• [TASK DETAILS]: Here the job is to print only the lines from the one containing "What was the tabla" to the end of the entries, both included, exactly as they stand, with pictures excluded.

• [DATA SUPPLIED]:

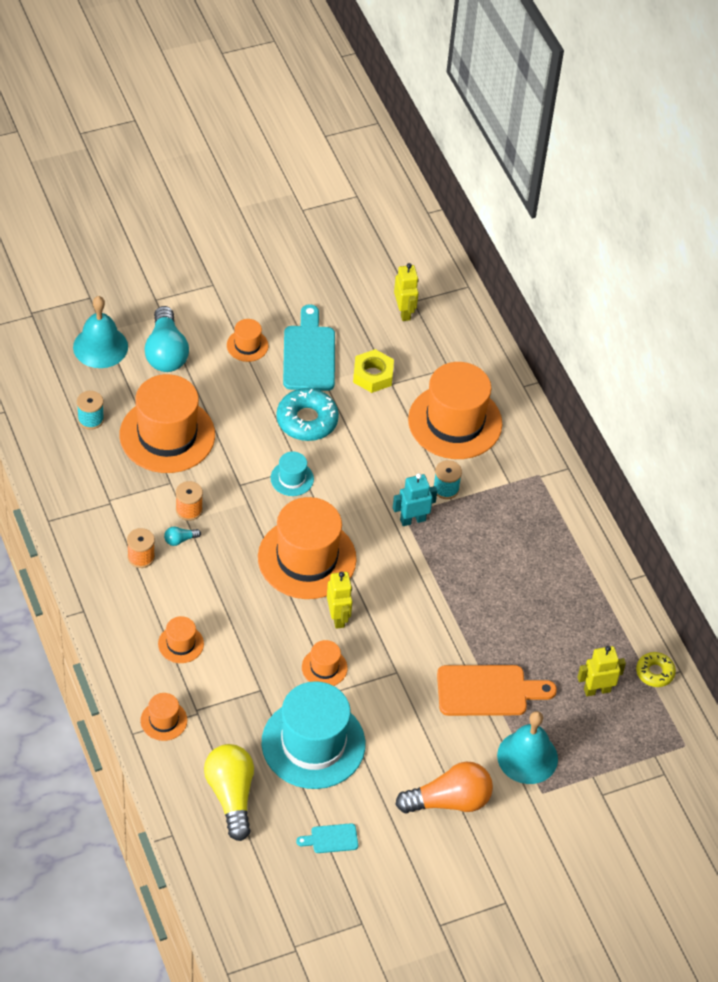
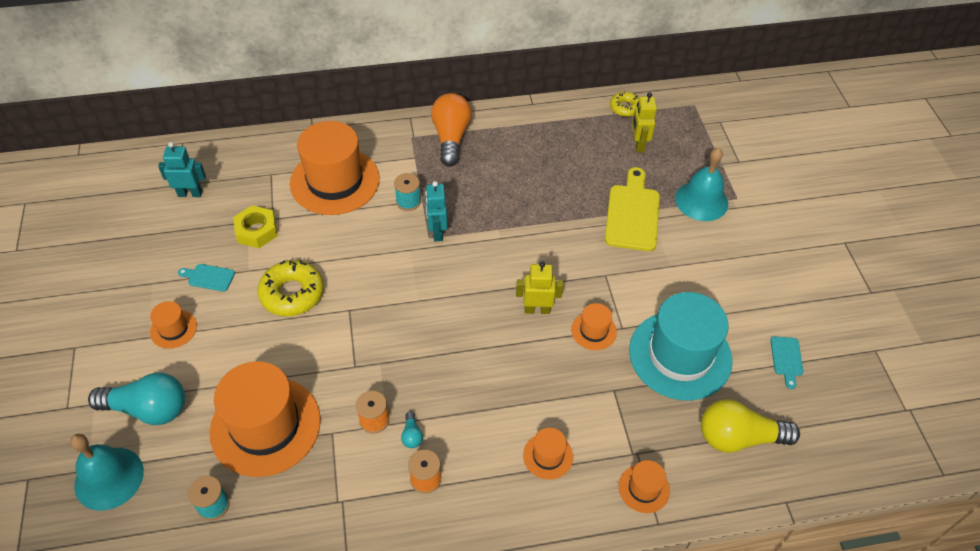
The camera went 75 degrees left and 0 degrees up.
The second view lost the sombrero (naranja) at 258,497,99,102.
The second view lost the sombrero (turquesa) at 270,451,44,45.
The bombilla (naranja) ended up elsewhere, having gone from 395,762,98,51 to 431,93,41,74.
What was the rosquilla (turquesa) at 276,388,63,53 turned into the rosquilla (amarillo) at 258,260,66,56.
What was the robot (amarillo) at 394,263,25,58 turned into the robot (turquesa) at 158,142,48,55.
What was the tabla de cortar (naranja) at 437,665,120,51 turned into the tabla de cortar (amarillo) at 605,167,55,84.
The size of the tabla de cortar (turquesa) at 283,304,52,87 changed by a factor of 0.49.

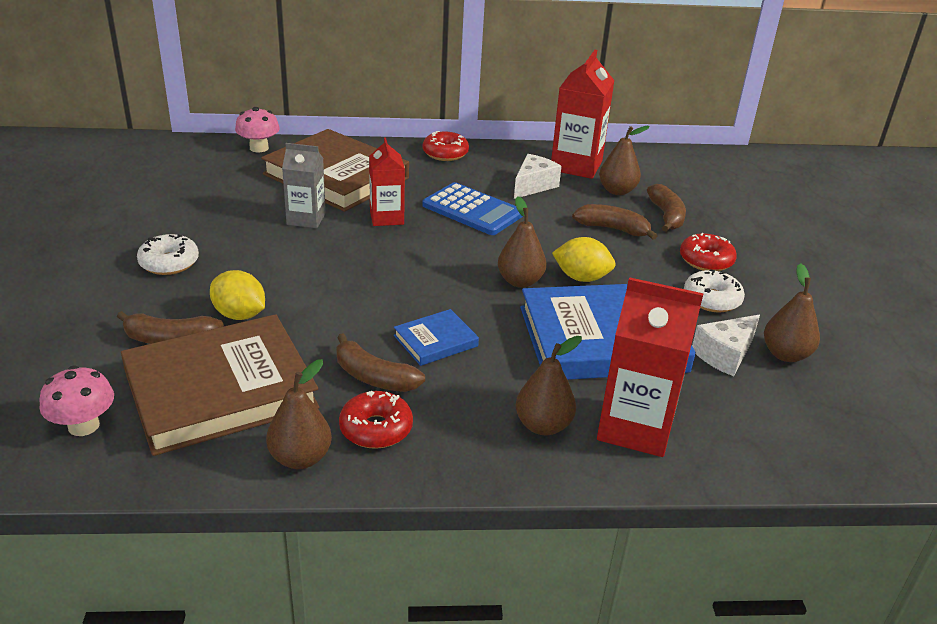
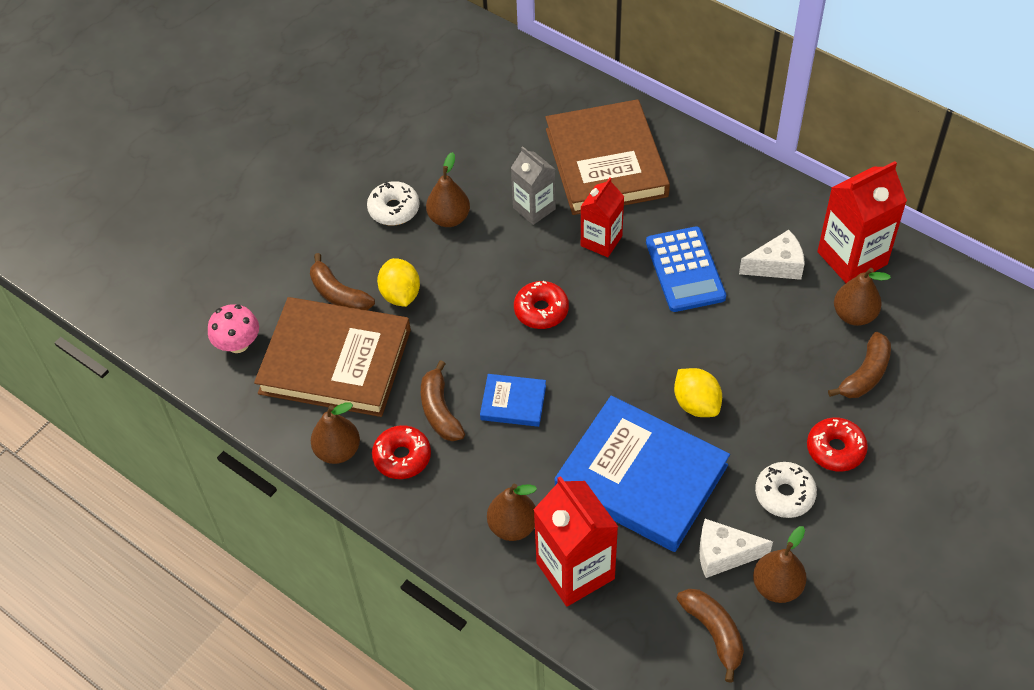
The camera went 45 degrees right and 20 degrees up.
The second view lost the seta (rosa) at 235,107,45,45.
The rosquilla (rojo) ended up elsewhere, having gone from 423,131,46,30 to 514,281,55,48.
The pera (marrón) ended up elsewhere, having gone from 498,196,48,92 to 426,152,44,75.
The plátano (marrón) ended up elsewhere, having gone from 572,204,85,36 to 677,589,67,94.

• [RESPONSE FOR THIS EXERCISE]:
What was the tabla de cortar (naranja) at 437,665,120,51 turned into the tabla de cortar (amarillo) at 605,167,55,84.
The size of the tabla de cortar (turquesa) at 283,304,52,87 changed by a factor of 0.49.

The camera went 45 degrees right and 20 degrees up.
The second view lost the seta (rosa) at 235,107,45,45.
The rosquilla (rojo) ended up elsewhere, having gone from 423,131,46,30 to 514,281,55,48.
The pera (marrón) ended up elsewhere, having gone from 498,196,48,92 to 426,152,44,75.
The plátano (marrón) ended up elsewhere, having gone from 572,204,85,36 to 677,589,67,94.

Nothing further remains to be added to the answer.